**AIM OF THE EXERCISE**:
What is needed here is an exact repetition of the records below, beginning at the line that has "purple hexagon: (159, 141)" and stopping after the line that has "yellow ellipse: (214, 264)".
*** Opening DATA RECORDS ***
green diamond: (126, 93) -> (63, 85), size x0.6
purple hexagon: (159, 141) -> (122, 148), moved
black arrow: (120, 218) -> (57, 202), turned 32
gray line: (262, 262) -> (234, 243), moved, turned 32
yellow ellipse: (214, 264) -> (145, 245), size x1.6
*** Closing DATA RECORDS ***
*** Opening DATA RECORDS ***
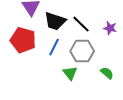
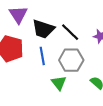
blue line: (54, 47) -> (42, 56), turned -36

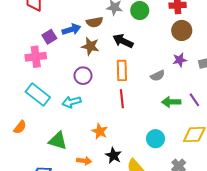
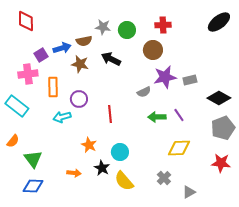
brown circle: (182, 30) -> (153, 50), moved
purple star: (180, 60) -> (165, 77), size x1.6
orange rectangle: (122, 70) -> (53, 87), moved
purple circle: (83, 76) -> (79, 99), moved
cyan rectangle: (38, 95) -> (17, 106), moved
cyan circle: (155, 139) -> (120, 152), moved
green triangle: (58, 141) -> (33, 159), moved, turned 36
*** Closing DATA RECORDS ***
**SOLUTION TO THE EXERCISE**:
purple hexagon: (159, 141) -> (122, 148), moved
black arrow: (120, 218) -> (57, 202), turned 32
gray line: (262, 262) -> (234, 243), moved, turned 32
yellow ellipse: (214, 264) -> (145, 245), size x1.6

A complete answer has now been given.